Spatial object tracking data
- - -
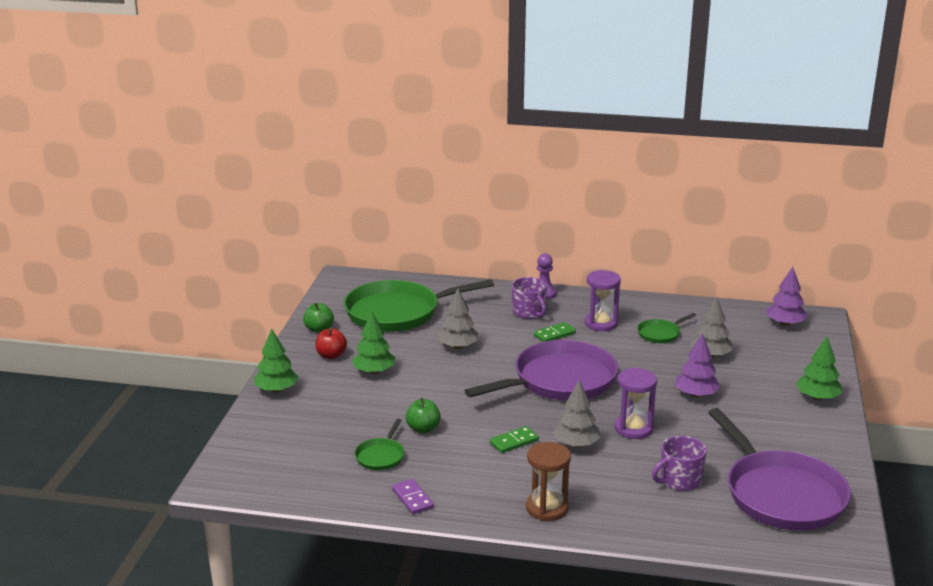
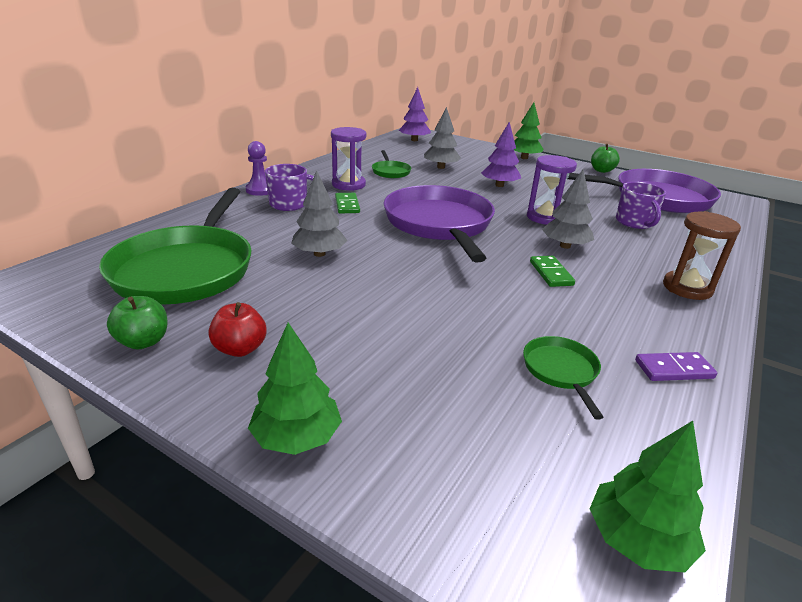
camera: 70 degrees left, 5 degrees up
(374, 371) = (325, 323): green tree -> green tree (637, 540)
(381, 456) = (561, 371): green pan -> green pan turned 135 degrees counterclockwise
(423, 429) = (500, 321): green apple -> green apple (601, 170)

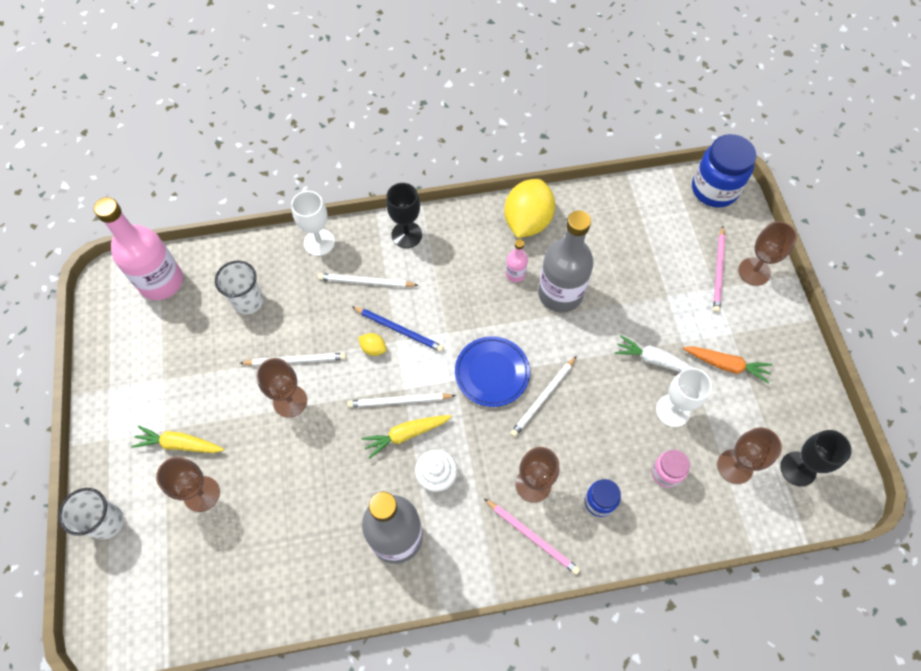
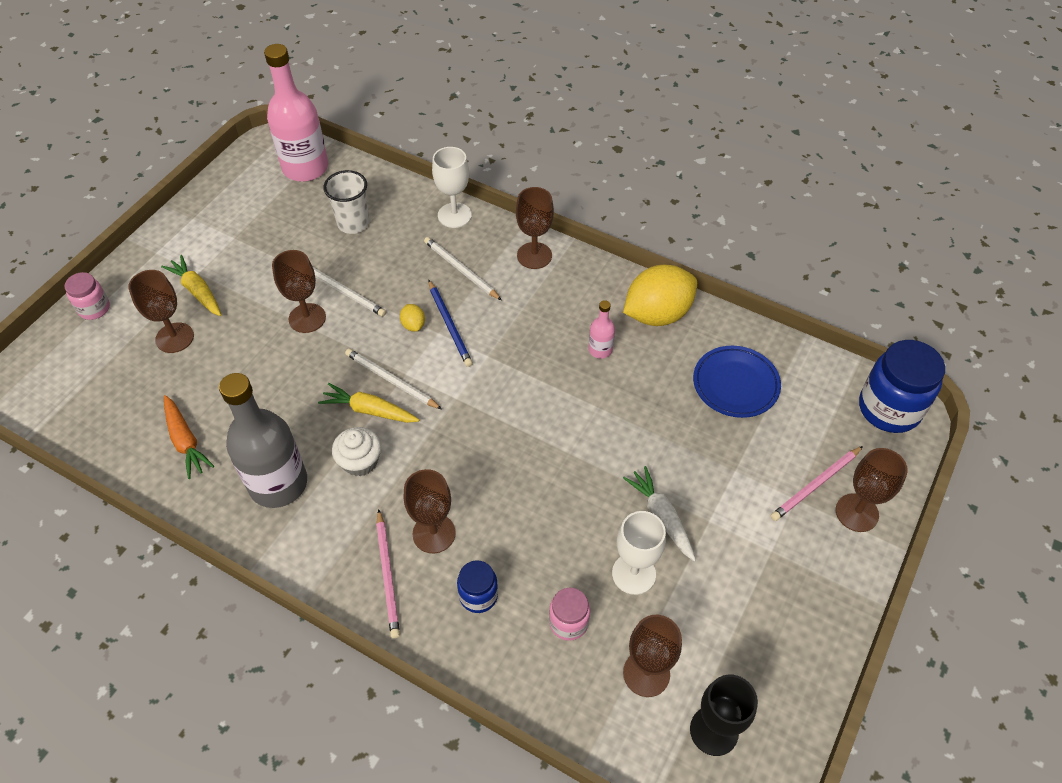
camera: 40 degrees right, 10 degrees down
(107, 522) = (94, 309): white cup -> pink jar
(406, 235) = (534, 255): black goblet -> brown goblet
(492, 373) = (493, 415): blue plate -> blue plate (735, 384)
(543, 398) = (518, 469): white pencil -> none
(560, 293) = (626, 394): grey bottle -> none
(726, 365) = (733, 575): orange carrot -> orange carrot (185, 441)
- - -
PROBLEM TO SOLVE
Reproduce only the lines from the beginning of the data through the line that contains "(492, 373) = (493, 415): blue", both included, and please drop the pictures.

WRITTEN ANSWER
camera: 70 degrees left, 5 degrees up
(374, 371) = (325, 323): green tree -> green tree (637, 540)
(381, 456) = (561, 371): green pan -> green pan turned 135 degrees counterclockwise
(423, 429) = (500, 321): green apple -> green apple (601, 170)

camera: 40 degrees right, 10 degrees down
(107, 522) = (94, 309): white cup -> pink jar
(406, 235) = (534, 255): black goblet -> brown goblet
(492, 373) = (493, 415): blue plate -> blue plate (735, 384)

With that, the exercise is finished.